* **TO DO**: Print the data that follows exactly as it stands, from its first line through the line containing "none -> blue brick K8:L10 level 1", and stop there.

* **RECORDS SUPPLIED**:
::::::
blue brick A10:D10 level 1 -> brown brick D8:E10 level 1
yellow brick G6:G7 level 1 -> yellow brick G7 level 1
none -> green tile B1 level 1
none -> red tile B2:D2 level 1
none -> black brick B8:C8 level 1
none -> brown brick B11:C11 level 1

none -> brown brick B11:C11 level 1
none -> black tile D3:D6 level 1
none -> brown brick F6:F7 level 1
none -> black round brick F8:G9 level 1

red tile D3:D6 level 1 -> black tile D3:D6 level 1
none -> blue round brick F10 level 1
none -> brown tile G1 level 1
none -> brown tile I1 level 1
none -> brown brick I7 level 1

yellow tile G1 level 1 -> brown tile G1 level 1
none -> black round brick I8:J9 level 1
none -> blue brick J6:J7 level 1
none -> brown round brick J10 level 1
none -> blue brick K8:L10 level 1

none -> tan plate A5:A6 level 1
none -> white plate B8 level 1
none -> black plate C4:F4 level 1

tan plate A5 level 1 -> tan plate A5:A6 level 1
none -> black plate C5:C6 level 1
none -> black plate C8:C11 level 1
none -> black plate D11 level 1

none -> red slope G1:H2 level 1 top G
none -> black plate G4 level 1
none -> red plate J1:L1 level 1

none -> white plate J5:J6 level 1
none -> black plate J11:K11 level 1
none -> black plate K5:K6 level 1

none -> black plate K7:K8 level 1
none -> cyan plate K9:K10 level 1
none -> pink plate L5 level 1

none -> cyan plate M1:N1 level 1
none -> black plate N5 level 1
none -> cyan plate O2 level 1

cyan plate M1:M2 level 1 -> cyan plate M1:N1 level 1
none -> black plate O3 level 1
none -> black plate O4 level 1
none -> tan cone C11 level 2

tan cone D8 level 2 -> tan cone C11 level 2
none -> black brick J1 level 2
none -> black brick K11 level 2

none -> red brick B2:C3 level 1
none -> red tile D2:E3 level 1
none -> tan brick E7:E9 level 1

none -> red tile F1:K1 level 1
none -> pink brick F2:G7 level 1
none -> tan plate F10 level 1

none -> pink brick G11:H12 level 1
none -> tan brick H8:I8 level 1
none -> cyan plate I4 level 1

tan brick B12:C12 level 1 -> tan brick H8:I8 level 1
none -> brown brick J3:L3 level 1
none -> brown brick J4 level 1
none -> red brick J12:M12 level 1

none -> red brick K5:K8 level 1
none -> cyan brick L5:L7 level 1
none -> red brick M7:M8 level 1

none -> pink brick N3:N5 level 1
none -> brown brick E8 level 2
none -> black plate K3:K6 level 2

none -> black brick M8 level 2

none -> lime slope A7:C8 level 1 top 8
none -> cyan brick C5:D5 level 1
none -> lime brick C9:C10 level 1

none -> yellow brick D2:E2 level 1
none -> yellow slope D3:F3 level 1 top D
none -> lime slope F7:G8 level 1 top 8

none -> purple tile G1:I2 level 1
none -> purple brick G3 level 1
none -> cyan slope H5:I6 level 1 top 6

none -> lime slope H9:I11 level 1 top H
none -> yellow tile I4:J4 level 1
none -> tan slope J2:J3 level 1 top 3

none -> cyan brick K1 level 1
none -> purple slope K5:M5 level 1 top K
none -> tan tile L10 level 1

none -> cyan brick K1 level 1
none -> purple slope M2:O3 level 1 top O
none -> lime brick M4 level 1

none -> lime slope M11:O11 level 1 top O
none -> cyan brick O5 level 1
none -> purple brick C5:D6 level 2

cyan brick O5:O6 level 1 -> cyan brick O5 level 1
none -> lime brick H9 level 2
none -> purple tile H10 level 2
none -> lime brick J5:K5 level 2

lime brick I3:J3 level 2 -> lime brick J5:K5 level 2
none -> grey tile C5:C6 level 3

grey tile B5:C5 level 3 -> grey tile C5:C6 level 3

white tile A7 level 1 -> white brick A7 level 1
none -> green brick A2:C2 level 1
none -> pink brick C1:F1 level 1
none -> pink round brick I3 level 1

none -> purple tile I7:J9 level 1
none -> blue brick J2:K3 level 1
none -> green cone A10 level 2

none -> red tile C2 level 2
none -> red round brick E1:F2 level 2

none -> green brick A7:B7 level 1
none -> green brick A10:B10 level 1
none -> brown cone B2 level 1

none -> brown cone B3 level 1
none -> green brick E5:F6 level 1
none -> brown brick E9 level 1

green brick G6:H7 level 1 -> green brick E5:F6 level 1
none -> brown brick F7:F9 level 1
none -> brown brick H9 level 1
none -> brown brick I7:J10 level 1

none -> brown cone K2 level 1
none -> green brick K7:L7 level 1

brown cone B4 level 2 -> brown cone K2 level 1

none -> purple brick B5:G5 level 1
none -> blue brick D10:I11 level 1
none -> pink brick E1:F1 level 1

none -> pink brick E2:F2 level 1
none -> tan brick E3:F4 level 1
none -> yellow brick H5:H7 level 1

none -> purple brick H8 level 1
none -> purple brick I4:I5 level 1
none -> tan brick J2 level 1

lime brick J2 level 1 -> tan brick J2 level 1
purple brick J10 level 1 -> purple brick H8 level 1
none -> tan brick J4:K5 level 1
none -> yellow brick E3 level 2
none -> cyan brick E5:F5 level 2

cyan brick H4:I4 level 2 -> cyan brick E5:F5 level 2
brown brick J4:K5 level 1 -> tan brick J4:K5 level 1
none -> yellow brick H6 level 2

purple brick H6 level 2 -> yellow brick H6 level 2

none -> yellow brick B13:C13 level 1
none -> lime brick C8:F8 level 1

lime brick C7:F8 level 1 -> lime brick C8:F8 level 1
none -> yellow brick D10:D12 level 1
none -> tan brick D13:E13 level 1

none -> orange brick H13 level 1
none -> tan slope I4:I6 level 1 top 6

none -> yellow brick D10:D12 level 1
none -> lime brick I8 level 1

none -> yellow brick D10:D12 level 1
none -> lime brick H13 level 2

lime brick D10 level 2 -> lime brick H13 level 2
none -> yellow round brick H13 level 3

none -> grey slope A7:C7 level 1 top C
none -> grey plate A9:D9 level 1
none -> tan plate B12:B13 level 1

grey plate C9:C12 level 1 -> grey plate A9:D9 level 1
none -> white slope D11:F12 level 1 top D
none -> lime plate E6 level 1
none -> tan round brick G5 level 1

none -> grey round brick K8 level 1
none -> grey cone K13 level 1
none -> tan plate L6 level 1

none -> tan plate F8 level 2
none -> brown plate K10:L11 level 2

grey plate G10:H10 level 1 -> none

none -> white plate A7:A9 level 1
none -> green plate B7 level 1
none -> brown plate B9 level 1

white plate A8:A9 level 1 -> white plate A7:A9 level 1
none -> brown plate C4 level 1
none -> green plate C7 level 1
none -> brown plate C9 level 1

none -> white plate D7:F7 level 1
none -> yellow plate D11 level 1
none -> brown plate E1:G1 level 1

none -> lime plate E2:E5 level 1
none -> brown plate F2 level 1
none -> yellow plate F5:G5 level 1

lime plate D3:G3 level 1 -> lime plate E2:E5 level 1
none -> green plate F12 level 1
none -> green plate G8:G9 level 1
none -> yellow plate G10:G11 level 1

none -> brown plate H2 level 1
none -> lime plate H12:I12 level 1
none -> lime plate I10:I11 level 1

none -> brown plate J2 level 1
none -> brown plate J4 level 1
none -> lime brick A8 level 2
::::::
* **PROBLEM SOLUTION**:
blue brick A10:D10 level 1 -> brown brick D8:E10 level 1
yellow brick G6:G7 level 1 -> yellow brick G7 level 1
none -> green tile B1 level 1
none -> red tile B2:D2 level 1
none -> black brick B8:C8 level 1
none -> brown brick B11:C11 level 1

none -> brown brick B11:C11 level 1
none -> black tile D3:D6 level 1
none -> brown brick F6:F7 level 1
none -> black round brick F8:G9 level 1

red tile D3:D6 level 1 -> black tile D3:D6 level 1
none -> blue round brick F10 level 1
none -> brown tile G1 level 1
none -> brown tile I1 level 1
none -> brown brick I7 level 1

yellow tile G1 level 1 -> brown tile G1 level 1
none -> black round brick I8:J9 level 1
none -> blue brick J6:J7 level 1
none -> brown round brick J10 level 1
none -> blue brick K8:L10 level 1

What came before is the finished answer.